When the line containing "JOY pin VRY: B3 -> A0" is found in the data below, copy it and each line after it through the line containing "IR3: TSOP4838 -> VS1838B", exactly and with no others.
RECORDS SUPPLIED Start Marker
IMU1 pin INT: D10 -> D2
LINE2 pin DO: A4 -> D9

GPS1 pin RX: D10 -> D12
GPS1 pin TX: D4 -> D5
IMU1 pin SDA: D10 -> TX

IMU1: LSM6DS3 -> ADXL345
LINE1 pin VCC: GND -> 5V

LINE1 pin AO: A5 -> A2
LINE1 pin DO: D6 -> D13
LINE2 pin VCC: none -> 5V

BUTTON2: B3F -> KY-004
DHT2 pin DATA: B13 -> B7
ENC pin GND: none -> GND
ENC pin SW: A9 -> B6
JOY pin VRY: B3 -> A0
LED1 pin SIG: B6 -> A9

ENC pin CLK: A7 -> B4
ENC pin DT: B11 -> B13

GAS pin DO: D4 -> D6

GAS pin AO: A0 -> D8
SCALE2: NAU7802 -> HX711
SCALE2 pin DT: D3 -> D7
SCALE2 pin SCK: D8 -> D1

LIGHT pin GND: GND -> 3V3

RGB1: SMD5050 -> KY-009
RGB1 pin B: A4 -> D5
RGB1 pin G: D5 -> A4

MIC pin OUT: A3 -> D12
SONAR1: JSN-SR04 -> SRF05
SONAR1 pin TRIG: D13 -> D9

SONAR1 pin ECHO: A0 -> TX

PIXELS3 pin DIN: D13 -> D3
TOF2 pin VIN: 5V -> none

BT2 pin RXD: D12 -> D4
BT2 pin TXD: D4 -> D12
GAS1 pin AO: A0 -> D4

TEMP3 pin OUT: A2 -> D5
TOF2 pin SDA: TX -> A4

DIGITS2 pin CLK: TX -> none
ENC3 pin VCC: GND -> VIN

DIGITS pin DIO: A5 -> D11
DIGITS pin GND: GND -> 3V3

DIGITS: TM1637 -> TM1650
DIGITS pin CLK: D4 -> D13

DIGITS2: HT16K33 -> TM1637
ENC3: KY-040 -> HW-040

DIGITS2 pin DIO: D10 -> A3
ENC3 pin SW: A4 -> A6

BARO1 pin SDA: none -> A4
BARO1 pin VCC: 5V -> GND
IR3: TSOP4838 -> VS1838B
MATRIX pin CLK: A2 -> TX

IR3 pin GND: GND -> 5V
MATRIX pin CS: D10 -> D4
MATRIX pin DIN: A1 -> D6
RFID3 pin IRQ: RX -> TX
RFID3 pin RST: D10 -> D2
RECORDS SUPPLIED End Marker
TASK SOLUTION -
JOY pin VRY: B3 -> A0
LED1 pin SIG: B6 -> A9

ENC pin CLK: A7 -> B4
ENC pin DT: B11 -> B13

GAS pin DO: D4 -> D6

GAS pin AO: A0 -> D8
SCALE2: NAU7802 -> HX711
SCALE2 pin DT: D3 -> D7
SCALE2 pin SCK: D8 -> D1

LIGHT pin GND: GND -> 3V3

RGB1: SMD5050 -> KY-009
RGB1 pin B: A4 -> D5
RGB1 pin G: D5 -> A4

MIC pin OUT: A3 -> D12
SONAR1: JSN-SR04 -> SRF05
SONAR1 pin TRIG: D13 -> D9

SONAR1 pin ECHO: A0 -> TX

PIXELS3 pin DIN: D13 -> D3
TOF2 pin VIN: 5V -> none

BT2 pin RXD: D12 -> D4
BT2 pin TXD: D4 -> D12
GAS1 pin AO: A0 -> D4

TEMP3 pin OUT: A2 -> D5
TOF2 pin SDA: TX -> A4

DIGITS2 pin CLK: TX -> none
ENC3 pin VCC: GND -> VIN

DIGITS pin DIO: A5 -> D11
DIGITS pin GND: GND -> 3V3

DIGITS: TM1637 -> TM1650
DIGITS pin CLK: D4 -> D13

DIGITS2: HT16K33 -> TM1637
ENC3: KY-040 -> HW-040

DIGITS2 pin DIO: D10 -> A3
ENC3 pin SW: A4 -> A6

BARO1 pin SDA: none -> A4
BARO1 pin VCC: 5V -> GND
IR3: TSOP4838 -> VS1838B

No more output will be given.